+++ Records supplied

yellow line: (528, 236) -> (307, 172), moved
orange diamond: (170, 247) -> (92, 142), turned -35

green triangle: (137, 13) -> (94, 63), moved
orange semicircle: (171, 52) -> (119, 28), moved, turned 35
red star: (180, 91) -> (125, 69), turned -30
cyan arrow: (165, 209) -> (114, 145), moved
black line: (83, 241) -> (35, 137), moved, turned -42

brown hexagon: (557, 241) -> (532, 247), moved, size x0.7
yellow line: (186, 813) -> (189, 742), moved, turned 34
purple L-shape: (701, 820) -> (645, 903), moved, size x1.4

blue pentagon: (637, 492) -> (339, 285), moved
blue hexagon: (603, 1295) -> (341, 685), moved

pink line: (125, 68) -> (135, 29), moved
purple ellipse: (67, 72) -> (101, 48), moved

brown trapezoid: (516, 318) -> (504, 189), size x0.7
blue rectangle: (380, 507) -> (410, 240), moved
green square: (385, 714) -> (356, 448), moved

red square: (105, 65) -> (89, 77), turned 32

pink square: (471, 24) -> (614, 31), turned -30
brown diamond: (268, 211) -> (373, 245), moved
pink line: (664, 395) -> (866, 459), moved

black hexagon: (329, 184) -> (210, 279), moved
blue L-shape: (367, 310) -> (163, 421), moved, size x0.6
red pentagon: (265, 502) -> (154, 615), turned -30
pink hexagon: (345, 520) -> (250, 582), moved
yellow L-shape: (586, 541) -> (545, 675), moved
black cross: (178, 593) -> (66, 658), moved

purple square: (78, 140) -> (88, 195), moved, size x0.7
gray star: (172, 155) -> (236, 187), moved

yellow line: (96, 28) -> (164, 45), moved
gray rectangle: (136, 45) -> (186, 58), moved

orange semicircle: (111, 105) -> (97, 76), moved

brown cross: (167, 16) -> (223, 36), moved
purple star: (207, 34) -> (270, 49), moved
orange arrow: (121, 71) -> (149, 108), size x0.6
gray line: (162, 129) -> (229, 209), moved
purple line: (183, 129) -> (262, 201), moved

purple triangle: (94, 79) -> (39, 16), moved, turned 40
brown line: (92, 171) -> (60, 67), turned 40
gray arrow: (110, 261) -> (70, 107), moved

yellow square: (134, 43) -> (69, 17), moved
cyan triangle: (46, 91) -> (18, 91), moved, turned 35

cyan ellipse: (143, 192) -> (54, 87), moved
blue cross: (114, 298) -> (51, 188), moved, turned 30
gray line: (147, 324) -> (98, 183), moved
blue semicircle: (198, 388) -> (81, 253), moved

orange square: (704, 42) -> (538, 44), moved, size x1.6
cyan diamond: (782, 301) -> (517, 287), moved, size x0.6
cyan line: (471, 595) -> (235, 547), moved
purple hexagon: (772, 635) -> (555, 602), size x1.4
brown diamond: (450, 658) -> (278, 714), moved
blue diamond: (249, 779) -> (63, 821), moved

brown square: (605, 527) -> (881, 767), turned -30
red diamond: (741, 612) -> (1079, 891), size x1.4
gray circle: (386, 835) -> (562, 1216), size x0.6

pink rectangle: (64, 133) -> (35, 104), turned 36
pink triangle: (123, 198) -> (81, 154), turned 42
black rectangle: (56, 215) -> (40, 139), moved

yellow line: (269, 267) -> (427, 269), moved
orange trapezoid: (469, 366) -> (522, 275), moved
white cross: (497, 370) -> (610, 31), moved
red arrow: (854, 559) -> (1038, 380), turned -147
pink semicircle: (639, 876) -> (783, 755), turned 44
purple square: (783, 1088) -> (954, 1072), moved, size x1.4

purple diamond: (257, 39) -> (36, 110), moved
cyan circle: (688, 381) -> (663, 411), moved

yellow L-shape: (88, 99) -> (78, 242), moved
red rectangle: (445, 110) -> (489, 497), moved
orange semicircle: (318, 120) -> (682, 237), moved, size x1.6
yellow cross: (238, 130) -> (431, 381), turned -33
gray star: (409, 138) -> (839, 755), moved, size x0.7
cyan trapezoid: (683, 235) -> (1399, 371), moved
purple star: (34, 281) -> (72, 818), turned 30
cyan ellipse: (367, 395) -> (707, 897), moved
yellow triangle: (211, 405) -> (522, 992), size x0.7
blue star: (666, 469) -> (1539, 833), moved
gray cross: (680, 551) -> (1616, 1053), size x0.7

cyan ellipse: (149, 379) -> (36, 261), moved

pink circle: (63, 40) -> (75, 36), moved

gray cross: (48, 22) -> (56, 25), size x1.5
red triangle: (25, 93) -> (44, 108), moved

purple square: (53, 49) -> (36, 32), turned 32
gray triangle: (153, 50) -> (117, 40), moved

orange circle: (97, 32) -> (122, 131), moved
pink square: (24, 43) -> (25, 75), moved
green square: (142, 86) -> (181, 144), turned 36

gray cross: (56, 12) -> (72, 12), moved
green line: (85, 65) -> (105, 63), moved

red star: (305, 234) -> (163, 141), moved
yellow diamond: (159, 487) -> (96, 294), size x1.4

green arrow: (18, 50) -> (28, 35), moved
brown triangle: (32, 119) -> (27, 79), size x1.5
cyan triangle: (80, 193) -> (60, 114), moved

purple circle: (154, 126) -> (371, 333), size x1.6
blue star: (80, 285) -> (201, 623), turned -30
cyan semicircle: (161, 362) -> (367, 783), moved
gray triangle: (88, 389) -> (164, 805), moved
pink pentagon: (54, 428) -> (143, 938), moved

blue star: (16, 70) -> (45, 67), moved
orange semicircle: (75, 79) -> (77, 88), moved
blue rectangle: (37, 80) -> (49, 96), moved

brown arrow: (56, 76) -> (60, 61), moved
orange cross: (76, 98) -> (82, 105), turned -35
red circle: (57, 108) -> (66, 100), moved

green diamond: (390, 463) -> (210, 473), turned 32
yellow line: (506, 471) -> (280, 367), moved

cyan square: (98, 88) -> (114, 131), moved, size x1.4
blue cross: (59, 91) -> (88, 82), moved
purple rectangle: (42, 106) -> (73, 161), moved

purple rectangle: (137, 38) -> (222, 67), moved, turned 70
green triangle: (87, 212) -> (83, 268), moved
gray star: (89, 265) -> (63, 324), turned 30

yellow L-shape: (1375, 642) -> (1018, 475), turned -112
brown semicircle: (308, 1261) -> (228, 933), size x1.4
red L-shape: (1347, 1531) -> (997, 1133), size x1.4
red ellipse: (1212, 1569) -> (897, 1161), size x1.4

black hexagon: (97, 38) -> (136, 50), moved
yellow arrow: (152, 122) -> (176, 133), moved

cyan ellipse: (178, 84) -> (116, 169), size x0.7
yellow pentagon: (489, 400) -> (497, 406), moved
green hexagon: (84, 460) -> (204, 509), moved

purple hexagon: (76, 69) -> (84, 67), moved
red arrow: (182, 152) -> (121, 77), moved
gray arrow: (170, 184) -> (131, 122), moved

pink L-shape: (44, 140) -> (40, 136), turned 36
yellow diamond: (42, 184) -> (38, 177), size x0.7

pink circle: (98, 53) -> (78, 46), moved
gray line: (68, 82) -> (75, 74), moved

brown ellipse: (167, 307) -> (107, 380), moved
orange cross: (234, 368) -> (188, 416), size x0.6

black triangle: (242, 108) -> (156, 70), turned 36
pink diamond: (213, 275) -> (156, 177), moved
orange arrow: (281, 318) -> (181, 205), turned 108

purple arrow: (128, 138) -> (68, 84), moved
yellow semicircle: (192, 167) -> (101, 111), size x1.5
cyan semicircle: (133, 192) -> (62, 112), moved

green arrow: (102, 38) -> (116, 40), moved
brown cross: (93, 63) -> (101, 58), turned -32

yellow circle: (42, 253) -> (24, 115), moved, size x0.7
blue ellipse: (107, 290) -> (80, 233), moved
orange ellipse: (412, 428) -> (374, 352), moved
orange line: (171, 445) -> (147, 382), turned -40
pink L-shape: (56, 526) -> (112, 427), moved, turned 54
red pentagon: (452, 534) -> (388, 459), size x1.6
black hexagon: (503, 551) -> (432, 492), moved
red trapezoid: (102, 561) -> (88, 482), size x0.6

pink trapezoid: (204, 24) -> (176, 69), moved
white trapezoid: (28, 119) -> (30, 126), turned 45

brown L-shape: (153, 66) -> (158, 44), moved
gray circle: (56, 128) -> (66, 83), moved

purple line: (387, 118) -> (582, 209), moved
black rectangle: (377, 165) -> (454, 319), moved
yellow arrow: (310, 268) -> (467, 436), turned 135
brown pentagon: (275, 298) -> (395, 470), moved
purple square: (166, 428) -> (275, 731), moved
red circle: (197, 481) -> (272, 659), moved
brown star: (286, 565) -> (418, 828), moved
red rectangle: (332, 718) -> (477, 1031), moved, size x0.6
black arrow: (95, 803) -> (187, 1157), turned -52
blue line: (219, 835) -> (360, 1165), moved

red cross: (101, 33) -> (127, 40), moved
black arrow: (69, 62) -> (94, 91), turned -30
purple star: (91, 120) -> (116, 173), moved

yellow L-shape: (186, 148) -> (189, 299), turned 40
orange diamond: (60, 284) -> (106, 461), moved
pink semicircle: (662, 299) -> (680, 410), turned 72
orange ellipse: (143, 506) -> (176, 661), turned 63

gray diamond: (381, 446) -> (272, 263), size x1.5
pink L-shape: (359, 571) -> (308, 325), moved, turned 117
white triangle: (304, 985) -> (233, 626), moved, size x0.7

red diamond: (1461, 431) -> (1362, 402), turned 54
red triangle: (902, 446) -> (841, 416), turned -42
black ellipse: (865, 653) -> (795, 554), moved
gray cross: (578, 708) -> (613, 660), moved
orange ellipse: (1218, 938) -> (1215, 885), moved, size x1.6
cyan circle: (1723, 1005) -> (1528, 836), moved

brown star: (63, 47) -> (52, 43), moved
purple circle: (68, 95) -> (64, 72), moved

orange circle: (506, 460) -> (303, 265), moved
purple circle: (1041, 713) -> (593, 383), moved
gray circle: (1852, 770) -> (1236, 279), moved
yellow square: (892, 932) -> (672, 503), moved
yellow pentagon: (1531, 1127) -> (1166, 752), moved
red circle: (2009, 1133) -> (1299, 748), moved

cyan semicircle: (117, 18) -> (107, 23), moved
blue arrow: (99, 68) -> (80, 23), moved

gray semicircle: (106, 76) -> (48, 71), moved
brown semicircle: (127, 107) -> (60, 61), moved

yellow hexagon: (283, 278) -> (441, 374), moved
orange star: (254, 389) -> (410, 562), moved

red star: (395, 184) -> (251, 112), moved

++++++

- _Exercise goal_
Looking at the entries above, can you reproduce exactly the lines from the one that holds "red ellipse: (1212, 1569)" through the one that holds "red trapezoid: (102, 561)", and only those?

- _Result for this exercise_
red ellipse: (1212, 1569) -> (897, 1161), size x1.4

black hexagon: (97, 38) -> (136, 50), moved
yellow arrow: (152, 122) -> (176, 133), moved

cyan ellipse: (178, 84) -> (116, 169), size x0.7
yellow pentagon: (489, 400) -> (497, 406), moved
green hexagon: (84, 460) -> (204, 509), moved

purple hexagon: (76, 69) -> (84, 67), moved
red arrow: (182, 152) -> (121, 77), moved
gray arrow: (170, 184) -> (131, 122), moved

pink L-shape: (44, 140) -> (40, 136), turned 36
yellow diamond: (42, 184) -> (38, 177), size x0.7

pink circle: (98, 53) -> (78, 46), moved
gray line: (68, 82) -> (75, 74), moved

brown ellipse: (167, 307) -> (107, 380), moved
orange cross: (234, 368) -> (188, 416), size x0.6

black triangle: (242, 108) -> (156, 70), turned 36
pink diamond: (213, 275) -> (156, 177), moved
orange arrow: (281, 318) -> (181, 205), turned 108

purple arrow: (128, 138) -> (68, 84), moved
yellow semicircle: (192, 167) -> (101, 111), size x1.5
cyan semicircle: (133, 192) -> (62, 112), moved

green arrow: (102, 38) -> (116, 40), moved
brown cross: (93, 63) -> (101, 58), turned -32

yellow circle: (42, 253) -> (24, 115), moved, size x0.7
blue ellipse: (107, 290) -> (80, 233), moved
orange ellipse: (412, 428) -> (374, 352), moved
orange line: (171, 445) -> (147, 382), turned -40
pink L-shape: (56, 526) -> (112, 427), moved, turned 54
red pentagon: (452, 534) -> (388, 459), size x1.6
black hexagon: (503, 551) -> (432, 492), moved
red trapezoid: (102, 561) -> (88, 482), size x0.6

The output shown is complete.